> _ACTIVITY_
Please take the lines from the one holding "none -> green brick A7 level 1" through the one holding "none -> purple brick H8:I11 level 1" in the data below and copy them exactly.

*** PROVIDED MATERIAL ***

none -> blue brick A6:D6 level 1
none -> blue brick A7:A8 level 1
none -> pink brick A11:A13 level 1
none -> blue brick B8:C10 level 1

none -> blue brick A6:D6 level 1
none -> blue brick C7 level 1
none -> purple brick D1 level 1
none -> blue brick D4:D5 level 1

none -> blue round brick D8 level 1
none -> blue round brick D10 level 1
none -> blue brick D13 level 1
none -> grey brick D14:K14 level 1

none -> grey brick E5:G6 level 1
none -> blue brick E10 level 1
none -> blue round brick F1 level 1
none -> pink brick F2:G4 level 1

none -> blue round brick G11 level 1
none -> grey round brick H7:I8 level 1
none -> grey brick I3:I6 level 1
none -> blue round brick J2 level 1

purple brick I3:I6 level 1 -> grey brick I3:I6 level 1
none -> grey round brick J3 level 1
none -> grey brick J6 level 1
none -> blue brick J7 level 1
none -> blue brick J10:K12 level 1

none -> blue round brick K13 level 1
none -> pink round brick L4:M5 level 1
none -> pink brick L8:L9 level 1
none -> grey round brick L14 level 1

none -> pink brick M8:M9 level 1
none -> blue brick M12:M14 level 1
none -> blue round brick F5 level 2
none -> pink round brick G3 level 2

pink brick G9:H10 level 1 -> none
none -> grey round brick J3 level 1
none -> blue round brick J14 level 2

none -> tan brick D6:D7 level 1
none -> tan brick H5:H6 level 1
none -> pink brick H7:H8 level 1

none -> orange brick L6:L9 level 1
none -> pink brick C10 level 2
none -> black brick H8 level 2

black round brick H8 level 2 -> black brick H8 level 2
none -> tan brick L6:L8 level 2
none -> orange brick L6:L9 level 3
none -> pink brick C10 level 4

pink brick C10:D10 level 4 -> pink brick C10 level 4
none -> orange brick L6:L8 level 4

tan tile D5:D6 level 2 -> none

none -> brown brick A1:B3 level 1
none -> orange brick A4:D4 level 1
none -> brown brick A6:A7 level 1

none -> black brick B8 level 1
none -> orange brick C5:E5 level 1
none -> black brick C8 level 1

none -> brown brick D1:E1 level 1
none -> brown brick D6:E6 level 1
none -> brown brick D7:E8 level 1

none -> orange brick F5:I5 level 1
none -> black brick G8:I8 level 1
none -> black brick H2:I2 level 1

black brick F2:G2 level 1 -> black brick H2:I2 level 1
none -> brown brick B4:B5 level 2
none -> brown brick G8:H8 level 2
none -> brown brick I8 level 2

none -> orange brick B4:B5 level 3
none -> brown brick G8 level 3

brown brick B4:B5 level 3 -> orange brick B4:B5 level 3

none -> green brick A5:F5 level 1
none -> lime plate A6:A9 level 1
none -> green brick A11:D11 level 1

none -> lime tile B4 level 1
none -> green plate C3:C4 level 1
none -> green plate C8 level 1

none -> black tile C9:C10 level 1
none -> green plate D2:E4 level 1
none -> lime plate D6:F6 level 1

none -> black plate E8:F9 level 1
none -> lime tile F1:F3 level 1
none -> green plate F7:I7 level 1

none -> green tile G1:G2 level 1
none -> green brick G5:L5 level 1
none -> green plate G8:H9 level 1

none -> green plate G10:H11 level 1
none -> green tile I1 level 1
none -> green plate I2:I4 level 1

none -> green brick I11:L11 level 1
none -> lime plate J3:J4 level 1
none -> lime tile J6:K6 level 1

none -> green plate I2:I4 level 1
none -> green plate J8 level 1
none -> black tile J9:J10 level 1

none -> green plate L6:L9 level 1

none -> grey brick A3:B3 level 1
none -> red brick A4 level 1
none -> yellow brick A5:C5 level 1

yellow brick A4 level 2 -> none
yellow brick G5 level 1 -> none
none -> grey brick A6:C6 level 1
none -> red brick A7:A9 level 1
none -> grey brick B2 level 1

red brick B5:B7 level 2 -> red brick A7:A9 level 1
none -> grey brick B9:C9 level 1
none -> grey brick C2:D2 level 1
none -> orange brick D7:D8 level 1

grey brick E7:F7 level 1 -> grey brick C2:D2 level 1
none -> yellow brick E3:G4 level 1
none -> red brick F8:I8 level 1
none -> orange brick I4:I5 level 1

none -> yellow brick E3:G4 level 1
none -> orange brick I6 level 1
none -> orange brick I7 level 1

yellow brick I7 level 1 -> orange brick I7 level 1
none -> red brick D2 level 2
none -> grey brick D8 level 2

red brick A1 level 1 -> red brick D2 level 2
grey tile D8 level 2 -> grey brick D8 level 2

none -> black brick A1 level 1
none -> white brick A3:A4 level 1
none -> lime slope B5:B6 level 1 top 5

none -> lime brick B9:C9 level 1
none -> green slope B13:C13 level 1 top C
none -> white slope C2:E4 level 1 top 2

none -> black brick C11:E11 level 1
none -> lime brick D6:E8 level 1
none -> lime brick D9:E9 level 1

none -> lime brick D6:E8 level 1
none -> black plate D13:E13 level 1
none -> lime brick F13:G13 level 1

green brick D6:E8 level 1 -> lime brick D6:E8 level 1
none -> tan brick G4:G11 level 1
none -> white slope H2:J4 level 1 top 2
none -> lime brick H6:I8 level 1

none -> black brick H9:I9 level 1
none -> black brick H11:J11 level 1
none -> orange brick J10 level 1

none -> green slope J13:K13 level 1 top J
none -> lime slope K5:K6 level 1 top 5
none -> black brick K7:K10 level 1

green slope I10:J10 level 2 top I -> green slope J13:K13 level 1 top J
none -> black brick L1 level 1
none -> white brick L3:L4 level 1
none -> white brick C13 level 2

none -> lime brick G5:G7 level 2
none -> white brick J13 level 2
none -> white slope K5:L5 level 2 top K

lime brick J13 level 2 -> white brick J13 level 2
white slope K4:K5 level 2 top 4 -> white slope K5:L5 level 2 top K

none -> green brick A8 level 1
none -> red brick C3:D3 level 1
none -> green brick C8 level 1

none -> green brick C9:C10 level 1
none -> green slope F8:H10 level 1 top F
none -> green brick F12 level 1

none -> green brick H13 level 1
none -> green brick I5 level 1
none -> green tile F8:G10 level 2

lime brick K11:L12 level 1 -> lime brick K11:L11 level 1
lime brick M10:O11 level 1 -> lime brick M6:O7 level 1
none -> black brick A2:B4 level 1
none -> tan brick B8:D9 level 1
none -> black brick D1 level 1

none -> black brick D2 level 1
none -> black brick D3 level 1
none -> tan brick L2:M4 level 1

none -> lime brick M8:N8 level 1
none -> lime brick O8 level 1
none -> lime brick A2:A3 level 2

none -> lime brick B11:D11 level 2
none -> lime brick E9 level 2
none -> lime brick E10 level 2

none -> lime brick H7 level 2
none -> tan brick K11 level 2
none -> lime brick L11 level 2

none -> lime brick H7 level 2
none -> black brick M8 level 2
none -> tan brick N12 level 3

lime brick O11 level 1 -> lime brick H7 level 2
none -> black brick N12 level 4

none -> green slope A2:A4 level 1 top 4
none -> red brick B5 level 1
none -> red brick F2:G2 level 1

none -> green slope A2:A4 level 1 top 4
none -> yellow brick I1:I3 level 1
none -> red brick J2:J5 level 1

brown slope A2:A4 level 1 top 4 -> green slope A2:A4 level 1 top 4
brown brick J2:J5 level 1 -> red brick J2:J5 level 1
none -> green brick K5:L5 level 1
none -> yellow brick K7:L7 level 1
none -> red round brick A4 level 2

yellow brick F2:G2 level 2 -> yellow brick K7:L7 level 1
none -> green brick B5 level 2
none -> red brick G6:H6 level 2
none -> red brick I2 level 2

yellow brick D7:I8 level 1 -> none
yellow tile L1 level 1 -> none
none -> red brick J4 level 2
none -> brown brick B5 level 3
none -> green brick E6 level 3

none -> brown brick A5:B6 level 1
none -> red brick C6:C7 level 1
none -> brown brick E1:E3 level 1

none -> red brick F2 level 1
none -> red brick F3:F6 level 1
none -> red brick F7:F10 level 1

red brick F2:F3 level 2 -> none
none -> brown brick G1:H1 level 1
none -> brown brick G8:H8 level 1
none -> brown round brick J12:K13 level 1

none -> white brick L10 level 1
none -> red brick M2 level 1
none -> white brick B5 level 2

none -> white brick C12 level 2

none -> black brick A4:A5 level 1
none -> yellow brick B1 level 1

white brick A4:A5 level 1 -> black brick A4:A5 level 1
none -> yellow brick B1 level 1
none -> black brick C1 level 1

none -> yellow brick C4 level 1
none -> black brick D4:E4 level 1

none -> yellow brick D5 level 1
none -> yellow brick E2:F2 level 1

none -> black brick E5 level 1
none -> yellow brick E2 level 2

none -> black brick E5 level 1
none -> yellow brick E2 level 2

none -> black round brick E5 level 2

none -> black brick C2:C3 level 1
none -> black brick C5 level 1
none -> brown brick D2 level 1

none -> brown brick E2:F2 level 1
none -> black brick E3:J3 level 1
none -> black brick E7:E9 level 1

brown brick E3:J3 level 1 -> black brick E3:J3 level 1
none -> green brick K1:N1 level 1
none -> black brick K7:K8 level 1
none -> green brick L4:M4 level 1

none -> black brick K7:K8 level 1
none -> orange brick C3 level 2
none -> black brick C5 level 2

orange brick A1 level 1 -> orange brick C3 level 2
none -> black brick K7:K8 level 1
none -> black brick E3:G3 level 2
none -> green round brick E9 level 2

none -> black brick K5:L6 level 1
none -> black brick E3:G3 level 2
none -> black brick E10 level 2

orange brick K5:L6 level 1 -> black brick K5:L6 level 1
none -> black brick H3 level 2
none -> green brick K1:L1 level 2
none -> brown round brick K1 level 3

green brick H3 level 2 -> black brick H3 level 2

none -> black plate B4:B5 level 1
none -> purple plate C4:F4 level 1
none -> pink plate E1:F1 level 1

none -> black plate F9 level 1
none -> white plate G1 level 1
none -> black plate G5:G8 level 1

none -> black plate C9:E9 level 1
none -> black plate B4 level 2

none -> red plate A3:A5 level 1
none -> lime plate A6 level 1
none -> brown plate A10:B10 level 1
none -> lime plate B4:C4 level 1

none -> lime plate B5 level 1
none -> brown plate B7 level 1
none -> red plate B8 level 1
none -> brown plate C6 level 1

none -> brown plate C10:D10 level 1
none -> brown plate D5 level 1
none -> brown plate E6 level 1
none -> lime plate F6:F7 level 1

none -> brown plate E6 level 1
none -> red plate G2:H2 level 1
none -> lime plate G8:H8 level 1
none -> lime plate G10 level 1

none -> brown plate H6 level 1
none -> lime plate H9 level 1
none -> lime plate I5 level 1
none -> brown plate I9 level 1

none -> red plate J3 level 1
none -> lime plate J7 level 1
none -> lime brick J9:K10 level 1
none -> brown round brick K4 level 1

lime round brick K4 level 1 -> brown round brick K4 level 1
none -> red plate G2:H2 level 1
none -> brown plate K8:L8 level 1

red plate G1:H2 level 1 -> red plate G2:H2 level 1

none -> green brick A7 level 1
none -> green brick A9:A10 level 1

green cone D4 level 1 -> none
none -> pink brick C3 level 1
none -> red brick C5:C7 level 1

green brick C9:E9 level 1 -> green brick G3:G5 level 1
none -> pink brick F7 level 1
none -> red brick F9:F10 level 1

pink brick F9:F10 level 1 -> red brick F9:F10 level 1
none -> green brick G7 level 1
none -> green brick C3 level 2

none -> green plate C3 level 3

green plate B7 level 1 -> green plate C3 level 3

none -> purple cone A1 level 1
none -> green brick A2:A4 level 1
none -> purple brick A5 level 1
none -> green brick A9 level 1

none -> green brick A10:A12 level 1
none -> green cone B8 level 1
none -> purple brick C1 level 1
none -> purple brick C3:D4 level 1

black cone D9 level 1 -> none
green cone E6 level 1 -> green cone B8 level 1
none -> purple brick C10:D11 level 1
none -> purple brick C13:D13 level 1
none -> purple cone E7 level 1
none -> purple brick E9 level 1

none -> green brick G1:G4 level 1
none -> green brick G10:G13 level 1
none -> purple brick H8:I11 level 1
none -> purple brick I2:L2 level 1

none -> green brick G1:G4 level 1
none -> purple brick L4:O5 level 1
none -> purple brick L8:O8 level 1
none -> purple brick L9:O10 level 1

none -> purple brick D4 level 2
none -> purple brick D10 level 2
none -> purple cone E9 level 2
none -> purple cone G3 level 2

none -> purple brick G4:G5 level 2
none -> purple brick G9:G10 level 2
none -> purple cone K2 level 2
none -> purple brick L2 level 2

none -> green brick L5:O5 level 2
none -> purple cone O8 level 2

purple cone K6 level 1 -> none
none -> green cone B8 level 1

*** End of PROVIDED MATERIAL ***

> _EXPECTED ANSWER_
none -> green brick A7 level 1
none -> green brick A9:A10 level 1

green cone D4 level 1 -> none
none -> pink brick C3 level 1
none -> red brick C5:C7 level 1

green brick C9:E9 level 1 -> green brick G3:G5 level 1
none -> pink brick F7 level 1
none -> red brick F9:F10 level 1

pink brick F9:F10 level 1 -> red brick F9:F10 level 1
none -> green brick G7 level 1
none -> green brick C3 level 2

none -> green plate C3 level 3

green plate B7 level 1 -> green plate C3 level 3

none -> purple cone A1 level 1
none -> green brick A2:A4 level 1
none -> purple brick A5 level 1
none -> green brick A9 level 1

none -> green brick A10:A12 level 1
none -> green cone B8 level 1
none -> purple brick C1 level 1
none -> purple brick C3:D4 level 1

black cone D9 level 1 -> none
green cone E6 level 1 -> green cone B8 level 1
none -> purple brick C10:D11 level 1
none -> purple brick C13:D13 level 1
none -> purple cone E7 level 1
none -> purple brick E9 level 1

none -> green brick G1:G4 level 1
none -> green brick G10:G13 level 1
none -> purple brick H8:I11 level 1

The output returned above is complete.